**TASK PROMPT:**
All lines from the one containing "(179, 223) = (201, 413): orange" to the end of the listing below should be output exactly; omit the pictures.

==== DATASET RECORDS

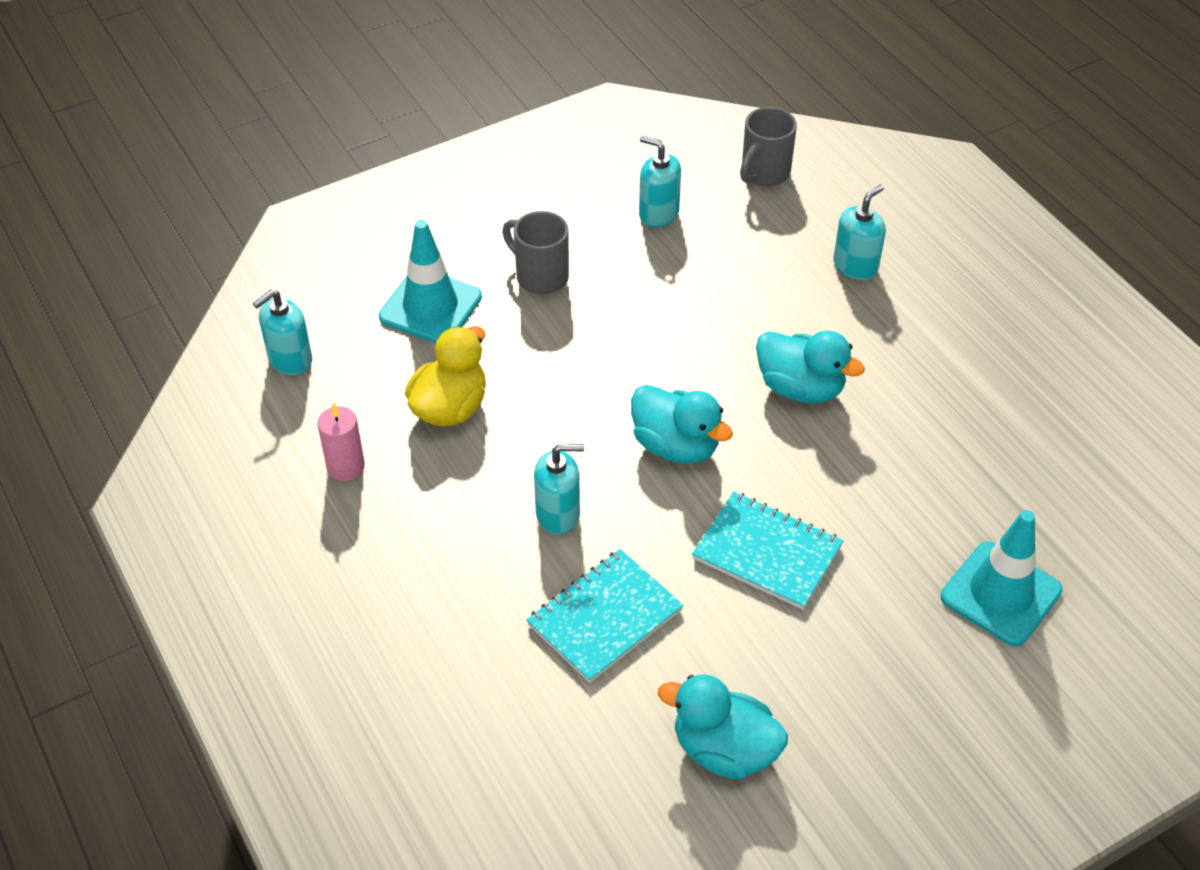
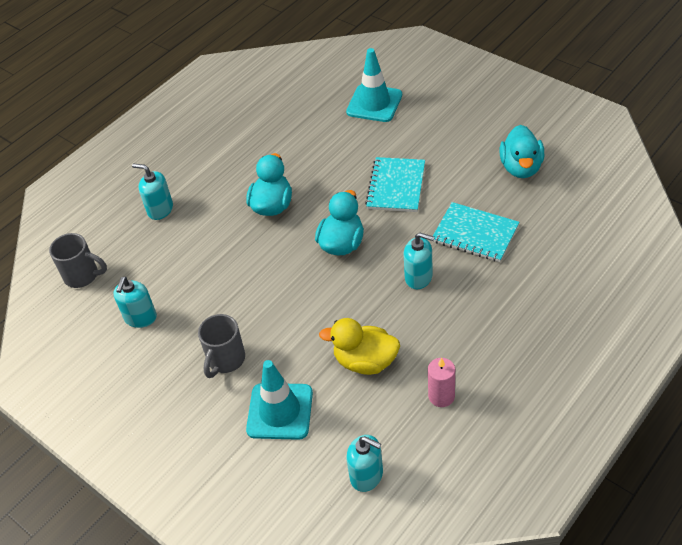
camera: 105 degrees left, 0 degrees up
(558, 514) = (419, 277): turquoise soap dispenser -> turquoise soap dispenser turned 135 degrees clockwise

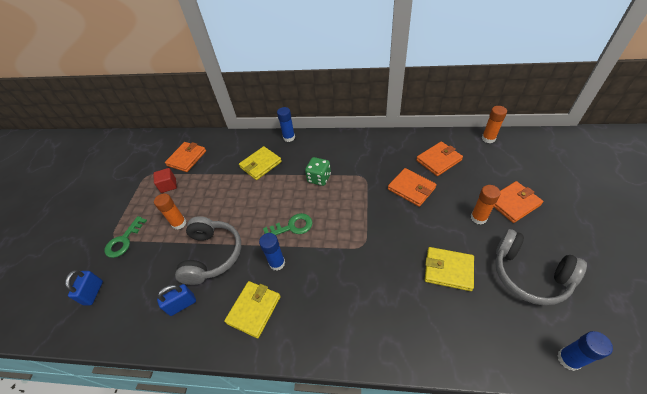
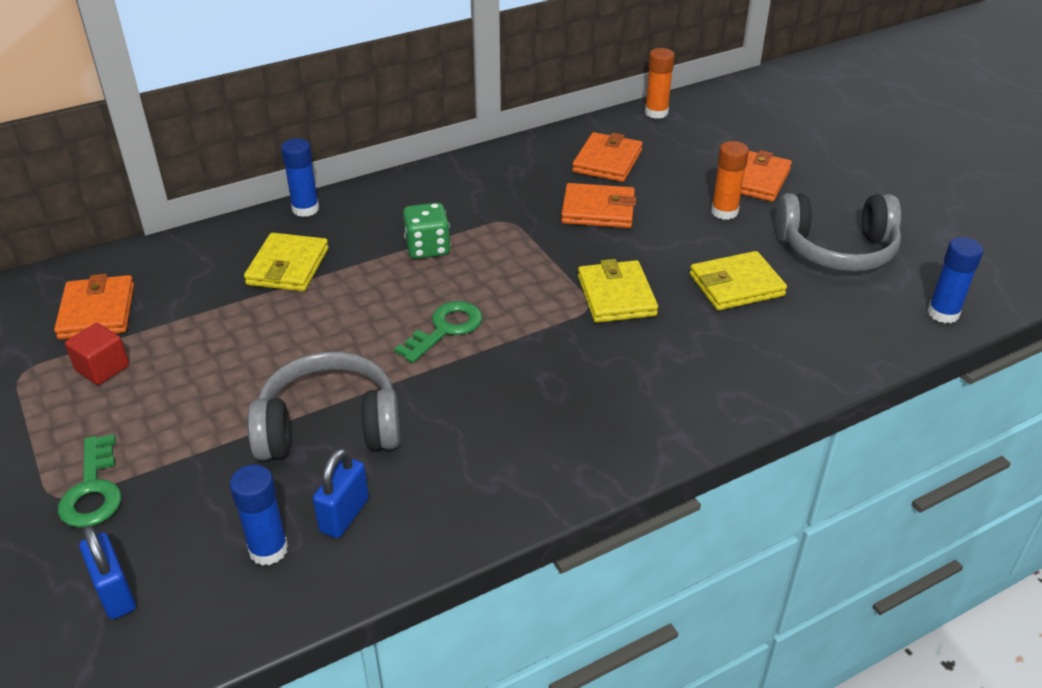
camera: 40 degrees left, 10 degrees down
(179, 223) = (201, 413): orange glue stick -> none
(212, 255) = (329, 426): grey headphones -> grey headphones turned 60 degrees counterclockwise
(254, 309) = (489, 458): yellow wallet -> yellow wallet (616, 296)
(277, 263) = (467, 385): blue glue stick -> blue glue stick (268, 549)

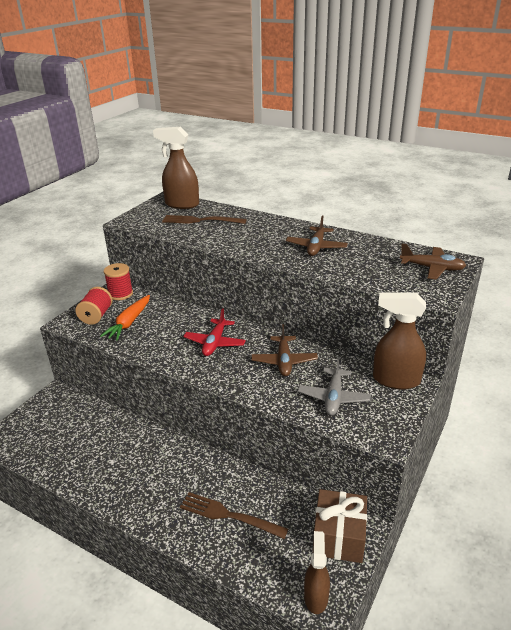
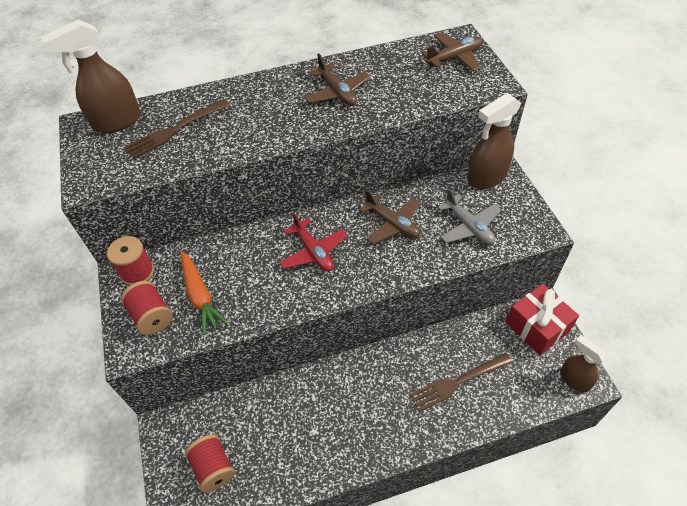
camera: 45 degrees left, 20 degrees up
(45, 432) = (213, 468): none -> red spool
(339, 536) = (537, 327): brown gift -> red gift

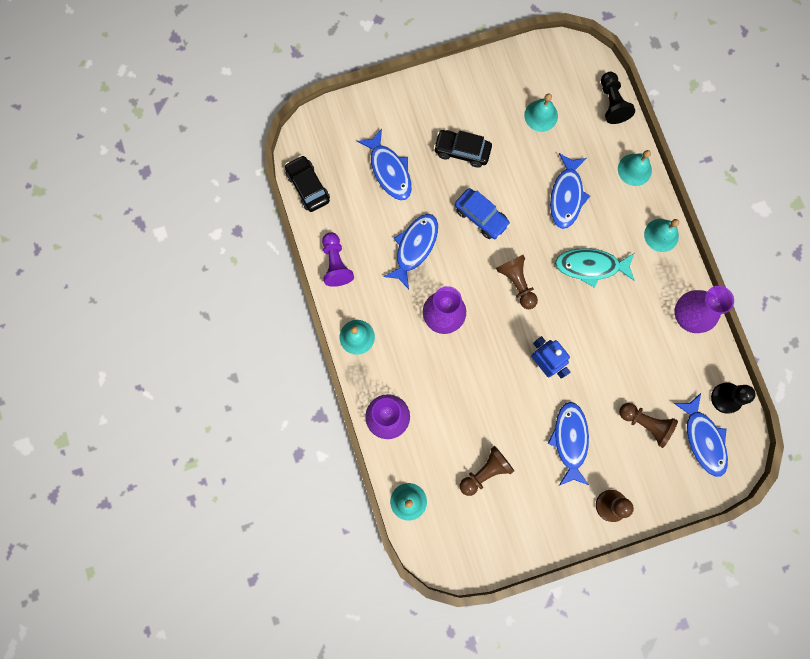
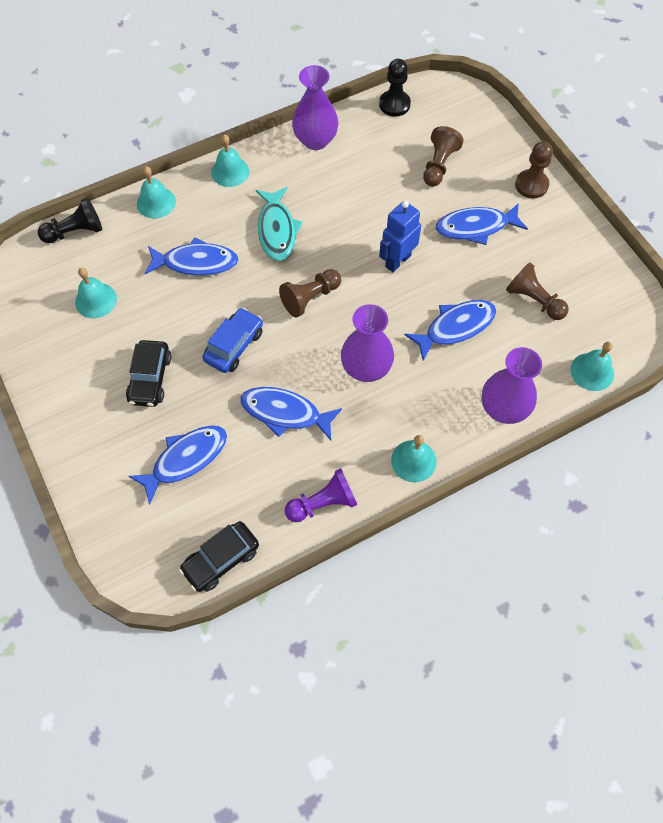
camera: 100 degrees left, 15 degrees down
(703, 439) = (441, 118): blue fish -> blue fish (455, 327)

========

**EXERCISE OUTPUT:**
(179, 223) = (201, 413): orange glue stick -> none
(212, 255) = (329, 426): grey headphones -> grey headphones turned 60 degrees counterclockwise
(254, 309) = (489, 458): yellow wallet -> yellow wallet (616, 296)
(277, 263) = (467, 385): blue glue stick -> blue glue stick (268, 549)

camera: 45 degrees left, 20 degrees up
(45, 432) = (213, 468): none -> red spool
(339, 536) = (537, 327): brown gift -> red gift

camera: 100 degrees left, 15 degrees down
(703, 439) = (441, 118): blue fish -> blue fish (455, 327)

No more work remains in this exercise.